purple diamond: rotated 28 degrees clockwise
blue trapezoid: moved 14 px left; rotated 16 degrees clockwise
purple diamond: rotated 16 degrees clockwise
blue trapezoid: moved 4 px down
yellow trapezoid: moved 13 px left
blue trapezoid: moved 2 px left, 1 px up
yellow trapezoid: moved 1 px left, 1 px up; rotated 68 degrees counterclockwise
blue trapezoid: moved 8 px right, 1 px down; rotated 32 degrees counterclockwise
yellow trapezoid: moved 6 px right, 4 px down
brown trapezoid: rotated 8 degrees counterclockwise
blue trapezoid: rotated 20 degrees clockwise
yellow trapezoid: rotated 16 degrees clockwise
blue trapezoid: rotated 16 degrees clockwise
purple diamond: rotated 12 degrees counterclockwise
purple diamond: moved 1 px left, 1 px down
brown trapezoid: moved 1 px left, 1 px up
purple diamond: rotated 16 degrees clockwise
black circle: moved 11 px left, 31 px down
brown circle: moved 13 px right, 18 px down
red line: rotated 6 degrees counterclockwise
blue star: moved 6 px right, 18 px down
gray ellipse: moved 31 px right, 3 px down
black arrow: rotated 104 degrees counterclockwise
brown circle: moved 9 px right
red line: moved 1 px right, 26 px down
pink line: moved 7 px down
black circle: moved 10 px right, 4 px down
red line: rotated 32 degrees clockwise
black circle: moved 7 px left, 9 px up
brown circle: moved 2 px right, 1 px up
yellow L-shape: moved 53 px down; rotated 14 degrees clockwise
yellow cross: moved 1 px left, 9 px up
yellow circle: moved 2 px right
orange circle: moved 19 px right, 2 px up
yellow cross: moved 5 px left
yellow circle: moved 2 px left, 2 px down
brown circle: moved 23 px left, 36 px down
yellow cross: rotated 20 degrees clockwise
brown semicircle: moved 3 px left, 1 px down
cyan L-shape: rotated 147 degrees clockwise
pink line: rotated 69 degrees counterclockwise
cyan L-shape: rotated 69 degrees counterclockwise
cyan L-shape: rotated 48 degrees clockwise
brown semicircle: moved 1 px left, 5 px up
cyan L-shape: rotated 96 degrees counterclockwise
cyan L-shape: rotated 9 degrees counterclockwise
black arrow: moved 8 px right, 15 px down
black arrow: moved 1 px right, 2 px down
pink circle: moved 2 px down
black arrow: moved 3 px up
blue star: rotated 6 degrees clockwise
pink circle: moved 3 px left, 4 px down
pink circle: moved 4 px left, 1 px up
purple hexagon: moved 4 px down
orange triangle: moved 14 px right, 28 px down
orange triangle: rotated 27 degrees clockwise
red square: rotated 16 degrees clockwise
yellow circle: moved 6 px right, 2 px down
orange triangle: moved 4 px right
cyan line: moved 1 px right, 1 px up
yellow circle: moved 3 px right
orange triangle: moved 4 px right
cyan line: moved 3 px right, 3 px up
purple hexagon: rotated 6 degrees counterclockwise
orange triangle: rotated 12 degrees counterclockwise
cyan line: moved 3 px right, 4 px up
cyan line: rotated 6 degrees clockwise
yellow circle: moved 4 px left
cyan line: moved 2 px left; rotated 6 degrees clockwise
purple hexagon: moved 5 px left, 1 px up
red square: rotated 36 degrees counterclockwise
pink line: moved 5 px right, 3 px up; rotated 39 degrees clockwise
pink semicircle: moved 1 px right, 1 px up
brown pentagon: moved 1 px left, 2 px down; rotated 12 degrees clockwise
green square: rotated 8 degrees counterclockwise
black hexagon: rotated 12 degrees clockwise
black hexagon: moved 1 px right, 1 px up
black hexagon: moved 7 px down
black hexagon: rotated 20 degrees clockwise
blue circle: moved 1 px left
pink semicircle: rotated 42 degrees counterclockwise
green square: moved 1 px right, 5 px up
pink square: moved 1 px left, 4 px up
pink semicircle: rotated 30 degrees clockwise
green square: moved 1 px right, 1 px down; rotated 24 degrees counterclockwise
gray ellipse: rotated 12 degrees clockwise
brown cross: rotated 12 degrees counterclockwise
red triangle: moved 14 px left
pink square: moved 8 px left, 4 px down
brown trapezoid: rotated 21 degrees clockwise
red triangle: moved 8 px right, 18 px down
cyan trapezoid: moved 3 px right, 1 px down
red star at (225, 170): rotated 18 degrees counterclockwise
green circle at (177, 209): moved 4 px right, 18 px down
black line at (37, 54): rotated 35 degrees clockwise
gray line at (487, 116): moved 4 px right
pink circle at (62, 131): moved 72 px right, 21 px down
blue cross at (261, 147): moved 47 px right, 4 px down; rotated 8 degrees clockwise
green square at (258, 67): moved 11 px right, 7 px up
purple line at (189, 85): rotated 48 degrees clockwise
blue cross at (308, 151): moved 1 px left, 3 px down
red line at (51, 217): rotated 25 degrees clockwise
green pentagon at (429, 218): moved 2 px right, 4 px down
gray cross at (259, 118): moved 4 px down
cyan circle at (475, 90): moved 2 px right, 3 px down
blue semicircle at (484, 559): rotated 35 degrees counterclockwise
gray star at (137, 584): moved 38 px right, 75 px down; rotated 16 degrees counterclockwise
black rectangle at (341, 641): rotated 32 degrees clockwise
== == ==
Copy every entry above line for line, keeping the wording, numbers, and order unchanged.

#### Solution for this exercise
purple diamond: rotated 28 degrees clockwise
blue trapezoid: moved 14 px left; rotated 16 degrees clockwise
purple diamond: rotated 16 degrees clockwise
blue trapezoid: moved 4 px down
yellow trapezoid: moved 13 px left
blue trapezoid: moved 2 px left, 1 px up
yellow trapezoid: moved 1 px left, 1 px up; rotated 68 degrees counterclockwise
blue trapezoid: moved 8 px right, 1 px down; rotated 32 degrees counterclockwise
yellow trapezoid: moved 6 px right, 4 px down
brown trapezoid: rotated 8 degrees counterclockwise
blue trapezoid: rotated 20 degrees clockwise
yellow trapezoid: rotated 16 degrees clockwise
blue trapezoid: rotated 16 degrees clockwise
purple diamond: rotated 12 degrees counterclockwise
purple diamond: moved 1 px left, 1 px down
brown trapezoid: moved 1 px left, 1 px up
purple diamond: rotated 16 degrees clockwise
black circle: moved 11 px left, 31 px down
brown circle: moved 13 px right, 18 px down
red line: rotated 6 degrees counterclockwise
blue star: moved 6 px right, 18 px down
gray ellipse: moved 31 px right, 3 px down
black arrow: rotated 104 degrees counterclockwise
brown circle: moved 9 px right
red line: moved 1 px right, 26 px down
pink line: moved 7 px down
black circle: moved 10 px right, 4 px down
red line: rotated 32 degrees clockwise
black circle: moved 7 px left, 9 px up
brown circle: moved 2 px right, 1 px up
yellow L-shape: moved 53 px down; rotated 14 degrees clockwise
yellow cross: moved 1 px left, 9 px up
yellow circle: moved 2 px right
orange circle: moved 19 px right, 2 px up
yellow cross: moved 5 px left
yellow circle: moved 2 px left, 2 px down
brown circle: moved 23 px left, 36 px down
yellow cross: rotated 20 degrees clockwise
brown semicircle: moved 3 px left, 1 px down
cyan L-shape: rotated 147 degrees clockwise
pink line: rotated 69 degrees counterclockwise
cyan L-shape: rotated 69 degrees counterclockwise
cyan L-shape: rotated 48 degrees clockwise
brown semicircle: moved 1 px left, 5 px up
cyan L-shape: rotated 96 degrees counterclockwise
cyan L-shape: rotated 9 degrees counterclockwise
black arrow: moved 8 px right, 15 px down
black arrow: moved 1 px right, 2 px down
pink circle: moved 2 px down
black arrow: moved 3 px up
blue star: rotated 6 degrees clockwise
pink circle: moved 3 px left, 4 px down
pink circle: moved 4 px left, 1 px up
purple hexagon: moved 4 px down
orange triangle: moved 14 px right, 28 px down
orange triangle: rotated 27 degrees clockwise
red square: rotated 16 degrees clockwise
yellow circle: moved 6 px right, 2 px down
orange triangle: moved 4 px right
cyan line: moved 1 px right, 1 px up
yellow circle: moved 3 px right
orange triangle: moved 4 px right
cyan line: moved 3 px right, 3 px up
purple hexagon: rotated 6 degrees counterclockwise
orange triangle: rotated 12 degrees counterclockwise
cyan line: moved 3 px right, 4 px up
cyan line: rotated 6 degrees clockwise
yellow circle: moved 4 px left
cyan line: moved 2 px left; rotated 6 degrees clockwise
purple hexagon: moved 5 px left, 1 px up
red square: rotated 36 degrees counterclockwise
pink line: moved 5 px right, 3 px up; rotated 39 degrees clockwise
pink semicircle: moved 1 px right, 1 px up
brown pentagon: moved 1 px left, 2 px down; rotated 12 degrees clockwise
green square: rotated 8 degrees counterclockwise
black hexagon: rotated 12 degrees clockwise
black hexagon: moved 1 px right, 1 px up
black hexagon: moved 7 px down
black hexagon: rotated 20 degrees clockwise
blue circle: moved 1 px left
pink semicircle: rotated 42 degrees counterclockwise
green square: moved 1 px right, 5 px up
pink square: moved 1 px left, 4 px up
pink semicircle: rotated 30 degrees clockwise
green square: moved 1 px right, 1 px down; rotated 24 degrees counterclockwise
gray ellipse: rotated 12 degrees clockwise
brown cross: rotated 12 degrees counterclockwise
red triangle: moved 14 px left
pink square: moved 8 px left, 4 px down
brown trapezoid: rotated 21 degrees clockwise
red triangle: moved 8 px right, 18 px down
cyan trapezoid: moved 3 px right, 1 px down
red star at (225, 170): rotated 18 degrees counterclockwise
green circle at (177, 209): moved 4 px right, 18 px down
black line at (37, 54): rotated 35 degrees clockwise
gray line at (487, 116): moved 4 px right
pink circle at (62, 131): moved 72 px right, 21 px down
blue cross at (261, 147): moved 47 px right, 4 px down; rotated 8 degrees clockwise
green square at (258, 67): moved 11 px right, 7 px up
purple line at (189, 85): rotated 48 degrees clockwise
blue cross at (308, 151): moved 1 px left, 3 px down
red line at (51, 217): rotated 25 degrees clockwise
green pentagon at (429, 218): moved 2 px right, 4 px down
gray cross at (259, 118): moved 4 px down
cyan circle at (475, 90): moved 2 px right, 3 px down
blue semicircle at (484, 559): rotated 35 degrees counterclockwise
gray star at (137, 584): moved 38 px right, 75 px down; rotated 16 degrees counterclockwise
black rectangle at (341, 641): rotated 32 degrees clockwise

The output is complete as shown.